> [Extracted information]:
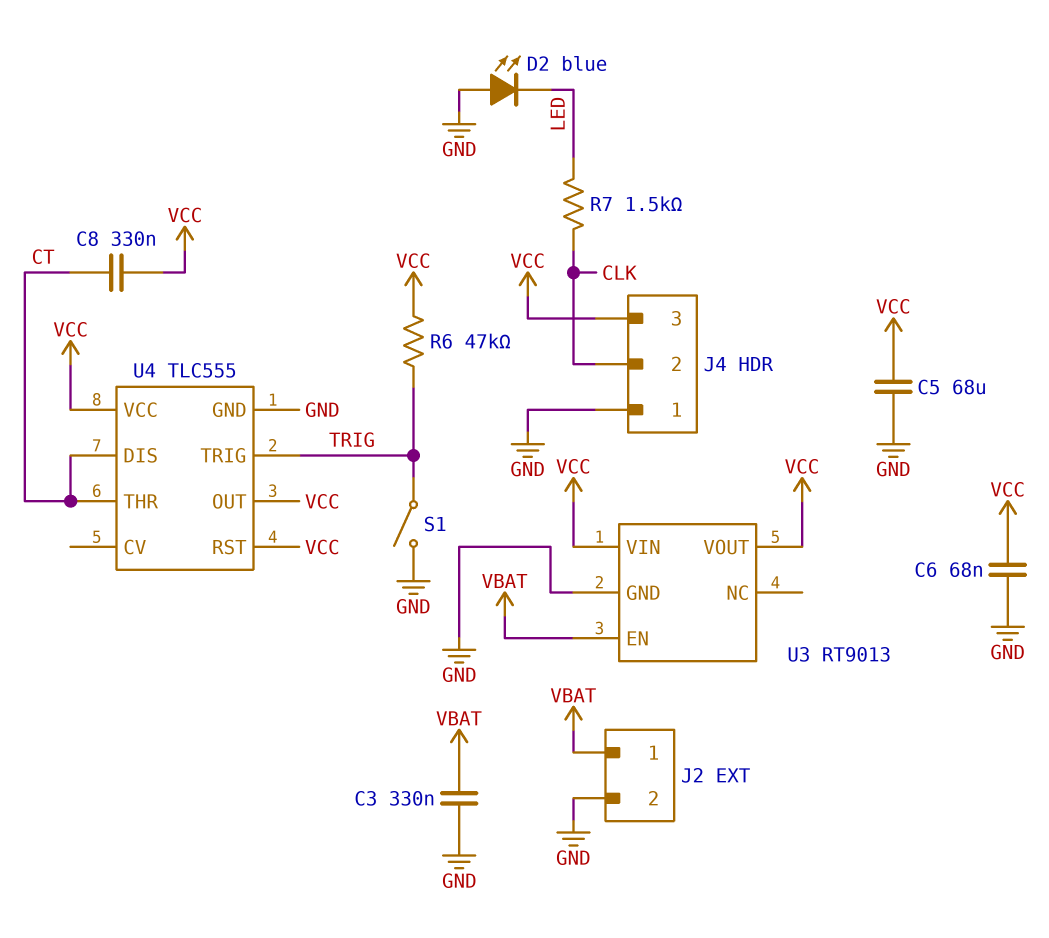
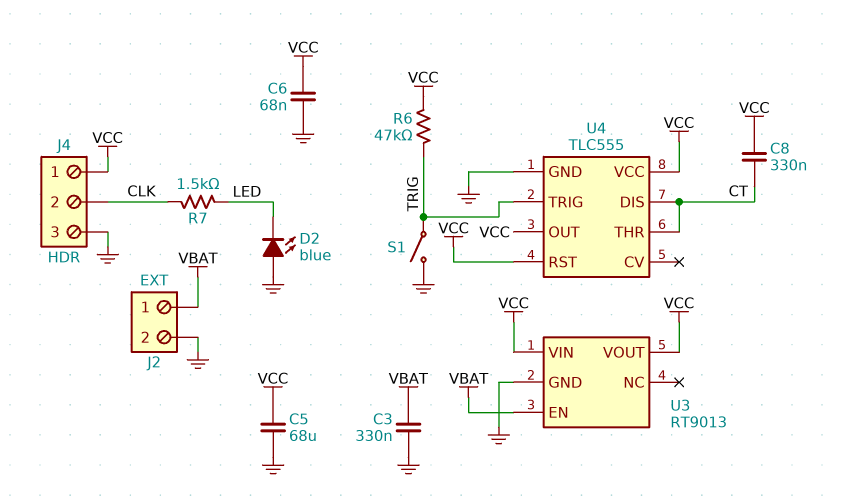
J4 pin 1: GND -> VCC
J4 pin 3: VCC -> GND

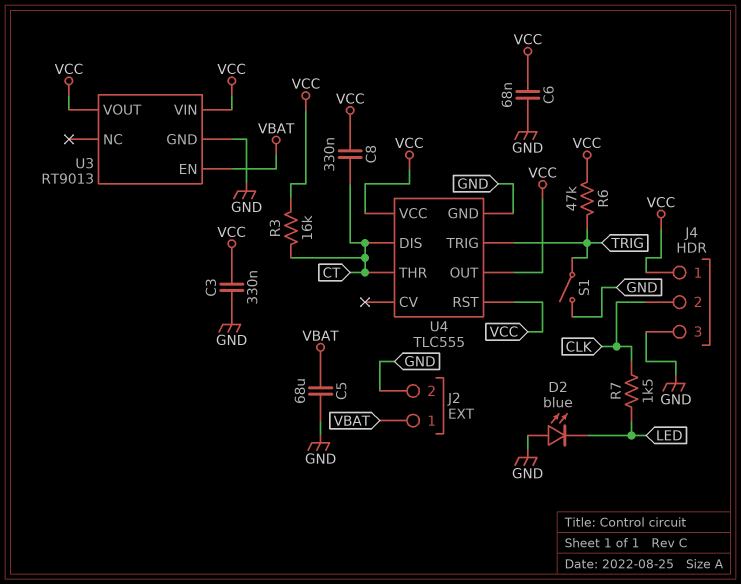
C3: 330nF (GND, VBAT) -> 330nF (GND, VCC)
C5: 68uF (GND, VCC) -> 68uF (GND, VBAT)
R3: none -> 16k (CT, VCC)

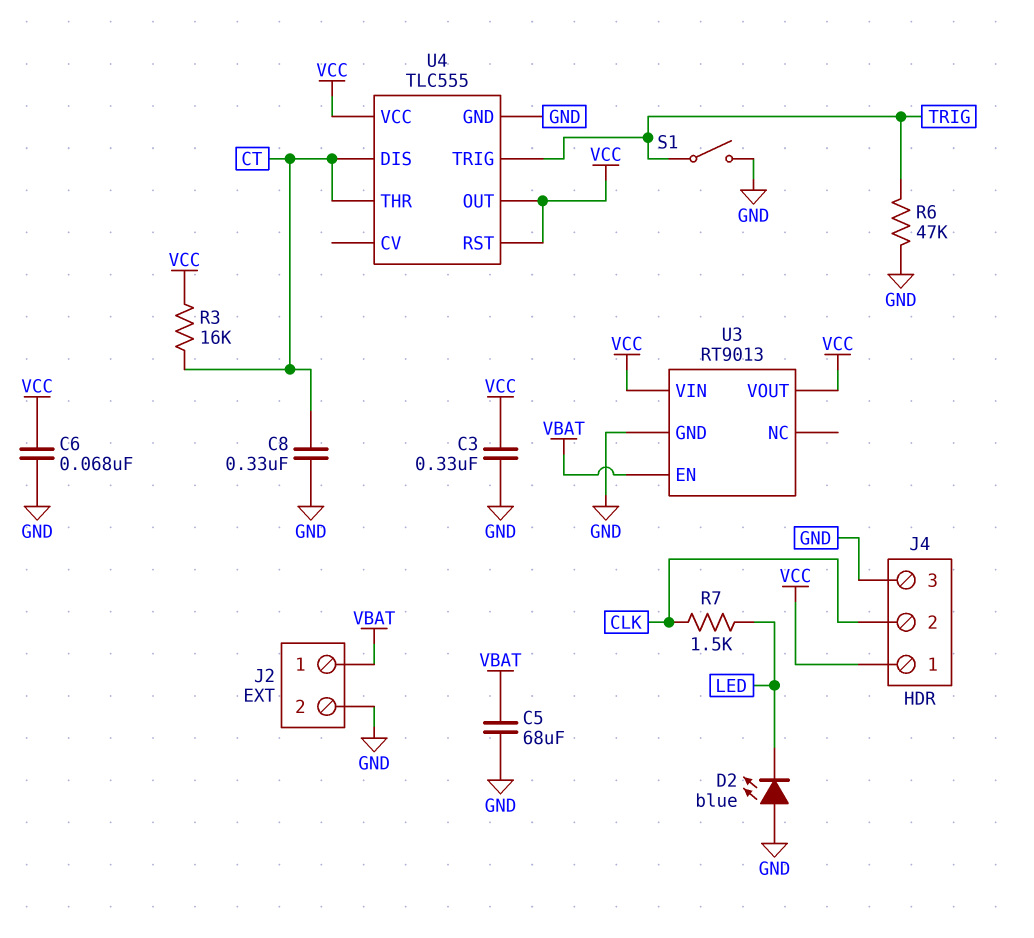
C8: 330nF (CT, VCC) -> 330nF (CT, GND)
R6: 47k (TRIG, VCC) -> 47k (GND, TRIG)

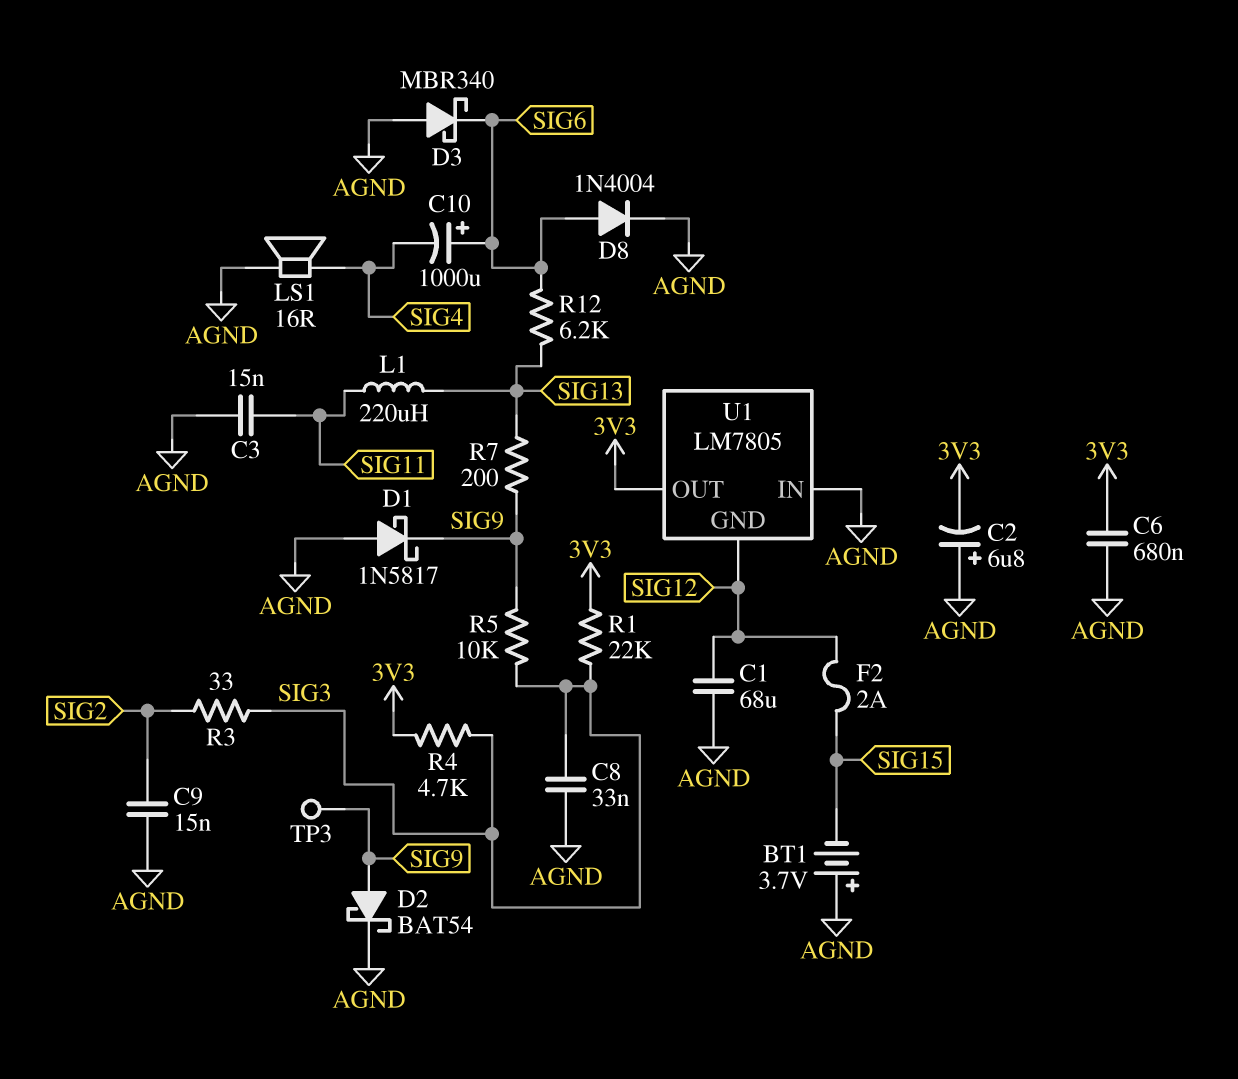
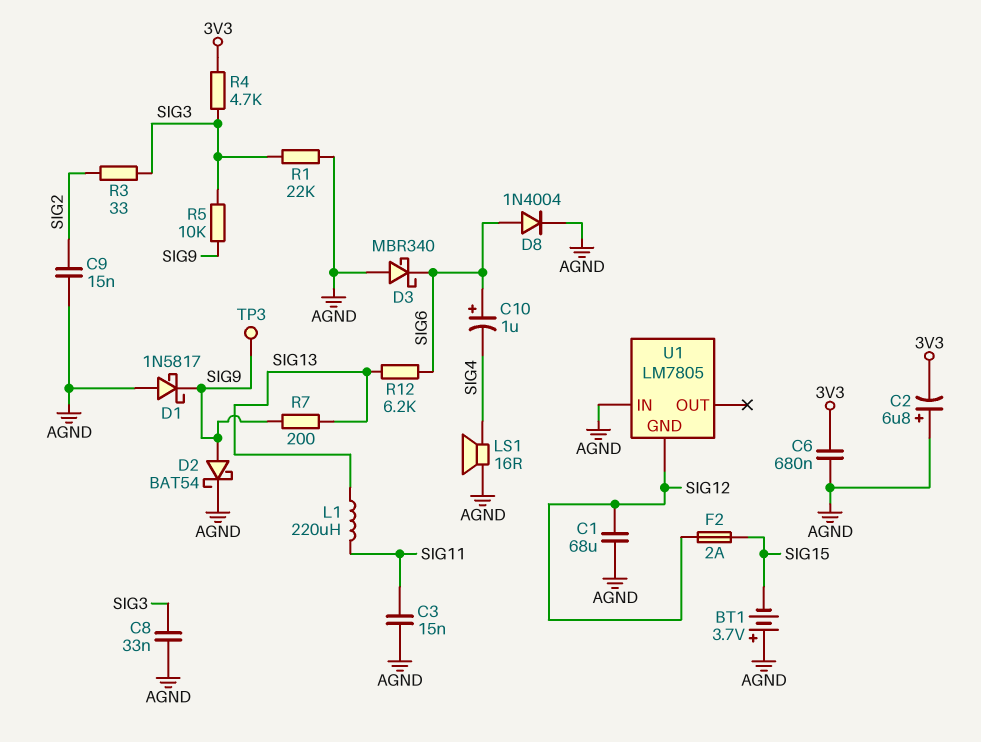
C10: 1000uF (plus SIG6, minus SIG4) -> 1uF (plus SIG6, minus SIG4)
R1: 22k (3V3, SIG3) -> 22k (AGND, SIG3)
U1 pin OUT: 3V3 -> none

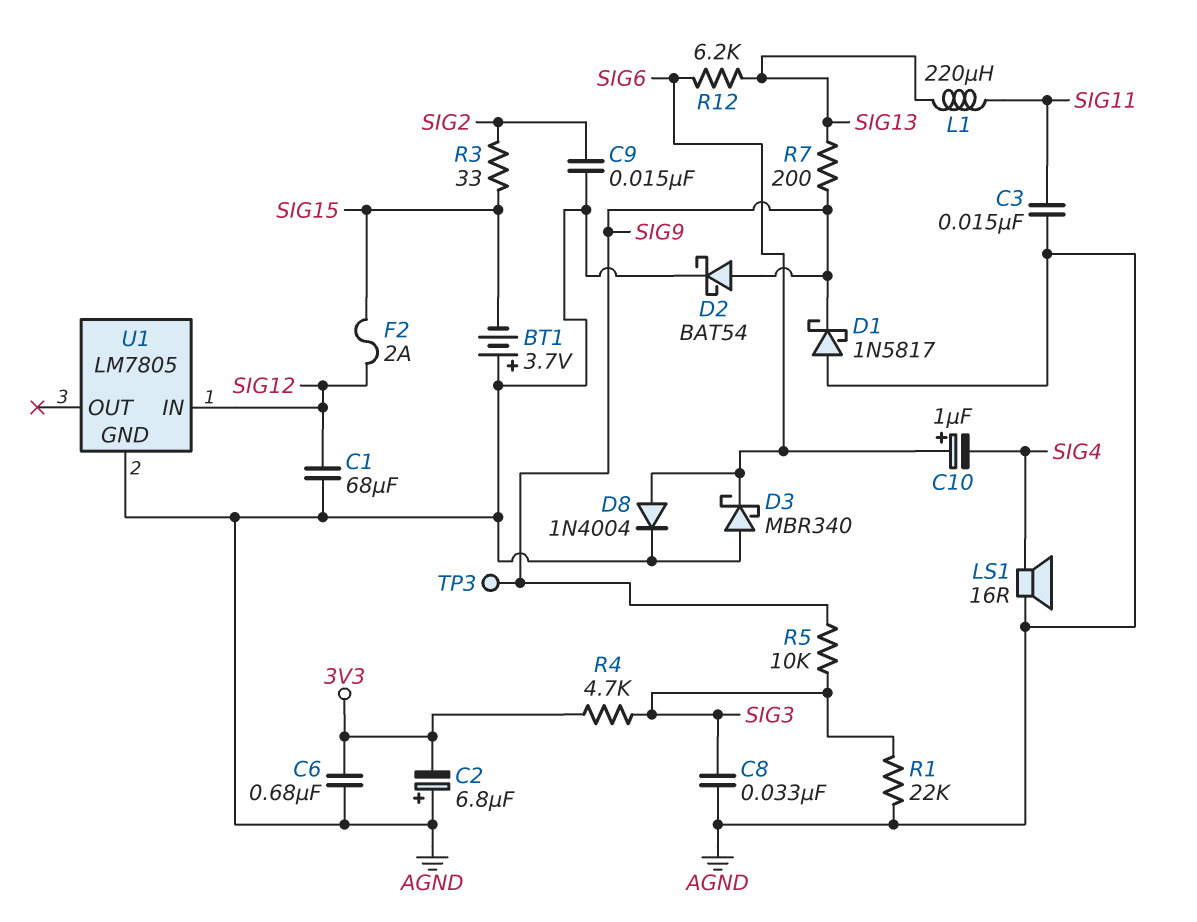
R3: 33 (SIG2, SIG3) -> 33 (SIG2, SIG15)
U1 pin GND: SIG12 -> AGND
U1 pin IN: AGND -> SIG12

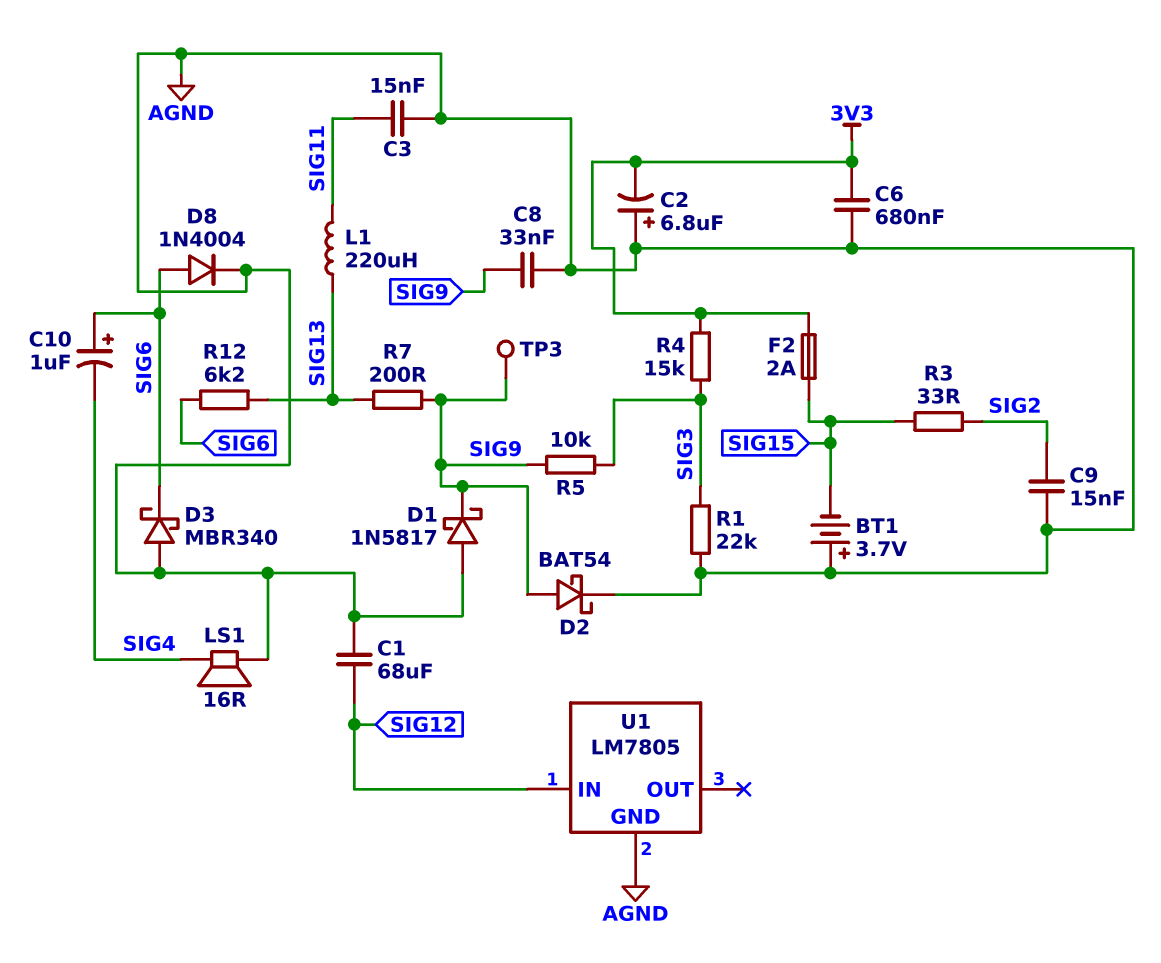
C8: 33nF (AGND, SIG3) -> 33nF (AGND, SIG9)
F2: 2A (SIG12, SIG15) -> 2A (3V3, SIG15)
R4: 4.7k (3V3, SIG3) -> 15k (3V3, SIG3)

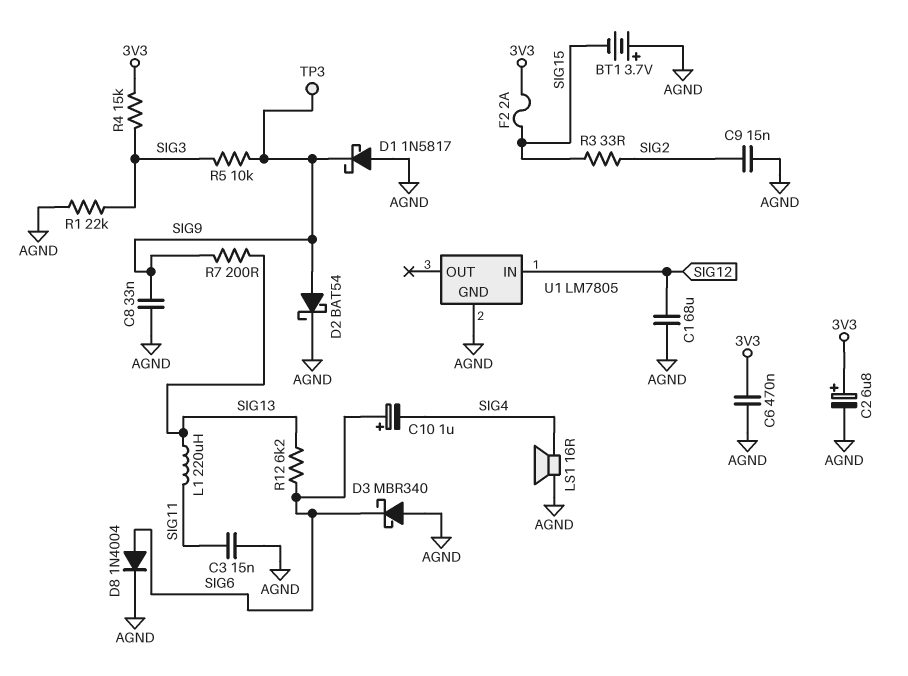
C2: 6.8uF (plus AGND, minus 3V3) -> 6.8uF (plus 3V3, minus AGND)
C6: 680nF (3V3, AGND) -> 470nF (3V3, AGND)

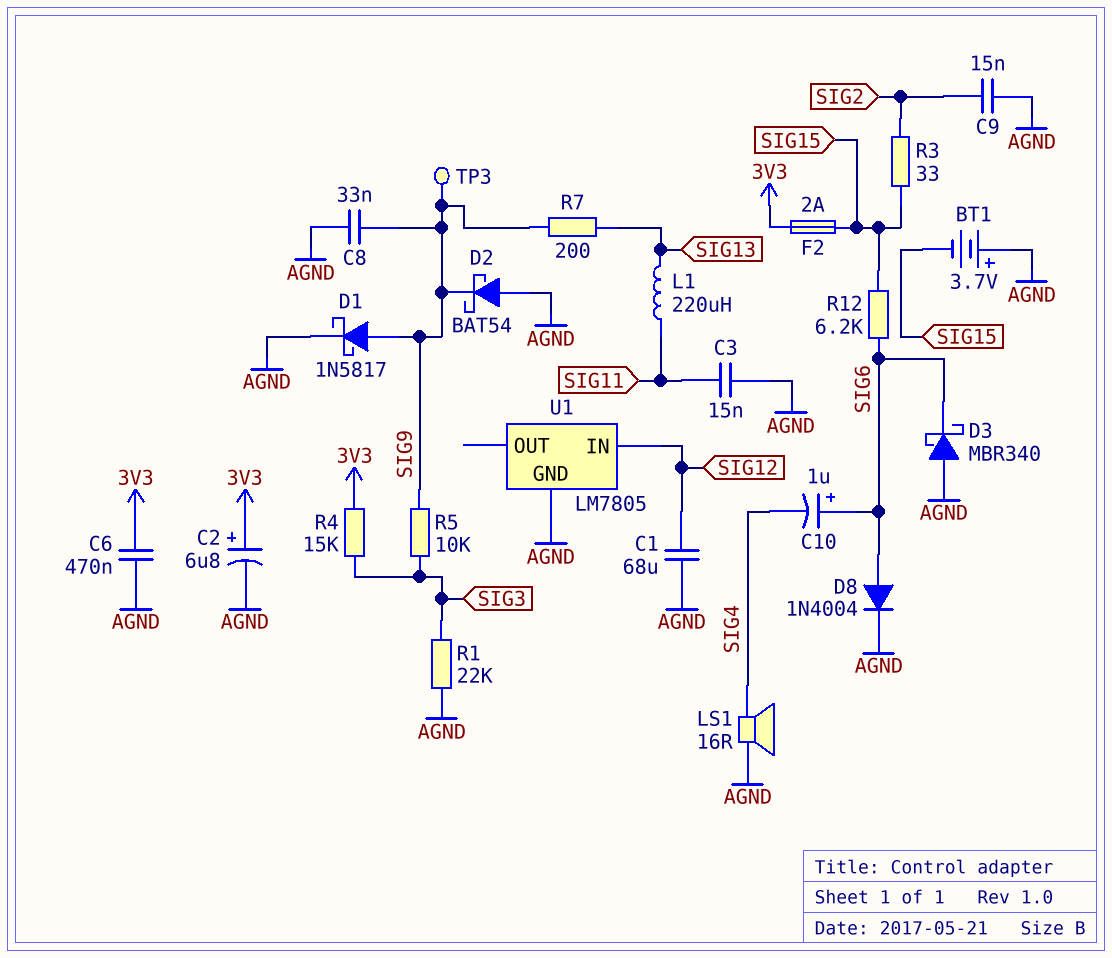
D1: schottky 1N5817 (A AGND, K SIG9) -> schottky 1N5817 (A SIG9, K AGND)
D2: schottky BAT54 (A SIG9, K AGND) -> schottky BAT54 (A AGND, K SIG9)
R12: 6.2k (SIG6, SIG13) -> 6.2k (SIG6, SIG15)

> [Problem details]:
Copy each line of the data above that holds "AGND".

> [Response to this task]:
R1: 22k (3V3, SIG3) -> 22k (AGND, SIG3)
U1 pin GND: SIG12 -> AGND
U1 pin IN: AGND -> SIG12
C8: 33nF (AGND, SIG3) -> 33nF (AGND, SIG9)
C2: 6.8uF (plus AGND, minus 3V3) -> 6.8uF (plus 3V3, minus AGND)
C6: 680nF (3V3, AGND) -> 470nF (3V3, AGND)
D1: schottky 1N5817 (A AGND, K SIG9) -> schottky 1N5817 (A SIG9, K AGND)
D2: schottky BAT54 (A SIG9, K AGND) -> schottky BAT54 (A AGND, K SIG9)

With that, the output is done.